DATA IN THIS EXERCISE:
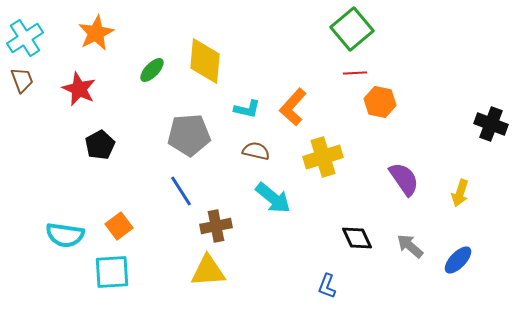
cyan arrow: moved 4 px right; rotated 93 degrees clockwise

---

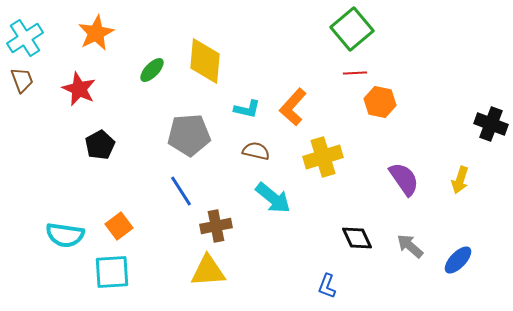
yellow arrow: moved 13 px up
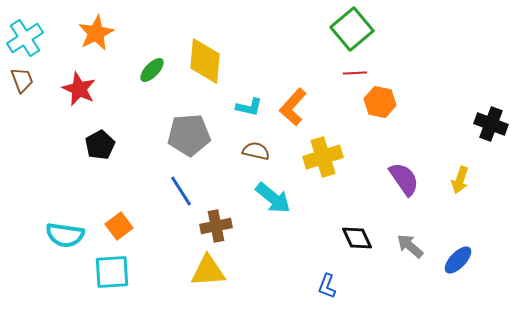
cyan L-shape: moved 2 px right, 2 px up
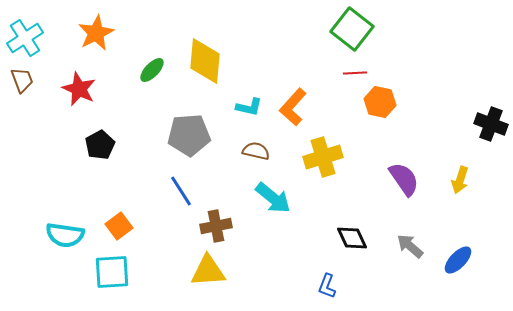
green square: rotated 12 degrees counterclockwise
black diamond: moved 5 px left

==

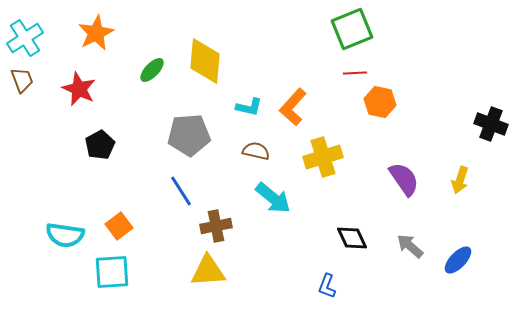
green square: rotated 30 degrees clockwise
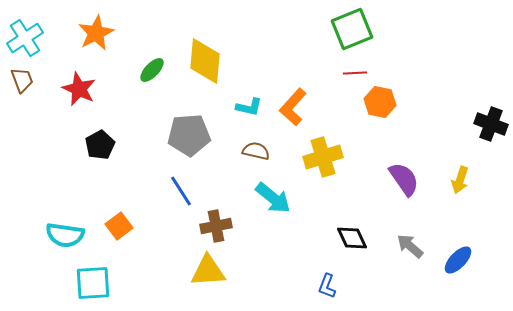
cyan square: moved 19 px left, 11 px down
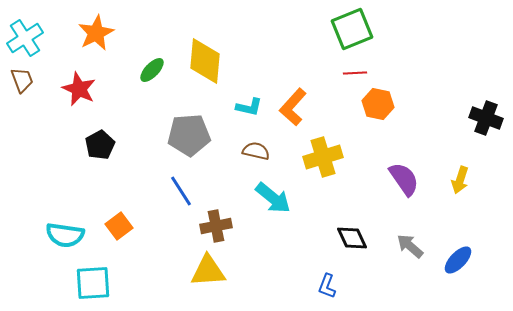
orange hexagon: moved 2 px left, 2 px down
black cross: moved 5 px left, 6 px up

EXERCISE: Write out again every line of the listing from the one containing "cyan square: moved 19 px left, 11 px down" down to the one containing "black cross: moved 5 px left, 6 px up", both included. Leave the pictures out.

ANSWER TO THIS TASK:
cyan square: moved 19 px left, 11 px down
orange hexagon: moved 2 px left, 2 px down
black cross: moved 5 px left, 6 px up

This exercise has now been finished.